Where a line in the material beneath contains "orange", count it. Give the number only.
START SOURCE DATA
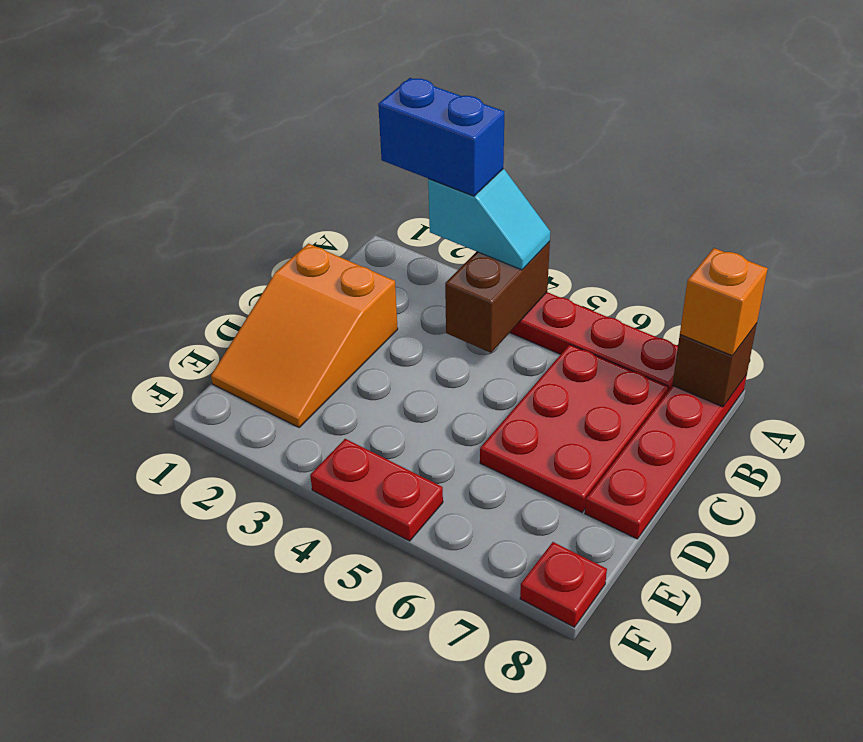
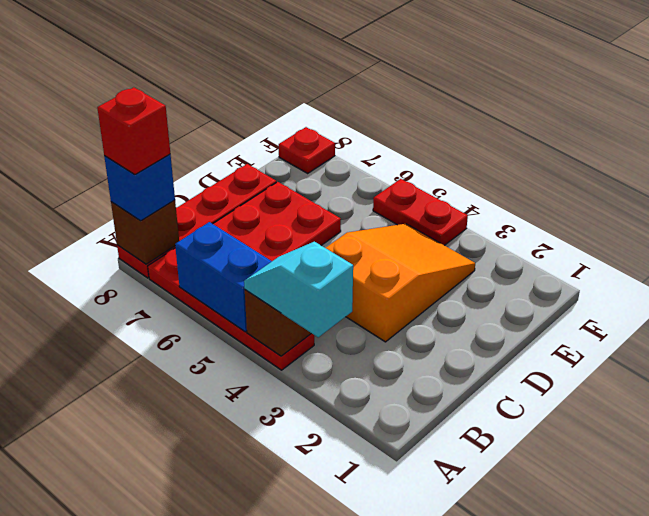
blue brick A2:A3 level 4 -> blue brick A5:A6 level 2
orange brick A8 level 3 -> blue brick A8 level 3
none -> red brick A8 level 4
orange slope C1:E2 level 1 top C -> orange slope C3:E4 level 1 top C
END SOURCE DATA
• **ANSWER AREA**: 2